-- Material shown follows --

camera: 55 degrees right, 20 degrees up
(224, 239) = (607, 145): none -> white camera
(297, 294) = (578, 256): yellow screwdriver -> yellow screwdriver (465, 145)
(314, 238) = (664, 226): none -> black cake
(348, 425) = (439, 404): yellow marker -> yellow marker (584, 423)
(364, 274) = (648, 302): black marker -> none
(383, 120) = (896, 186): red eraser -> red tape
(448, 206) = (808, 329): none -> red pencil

-- Material shown concluded --

[Requirement]: Reproduce every record above exactly as it appears.

[Answer to this exercise]:
camera: 55 degrees right, 20 degrees up
(224, 239) = (607, 145): none -> white camera
(297, 294) = (578, 256): yellow screwdriver -> yellow screwdriver (465, 145)
(314, 238) = (664, 226): none -> black cake
(348, 425) = (439, 404): yellow marker -> yellow marker (584, 423)
(364, 274) = (648, 302): black marker -> none
(383, 120) = (896, 186): red eraser -> red tape
(448, 206) = (808, 329): none -> red pencil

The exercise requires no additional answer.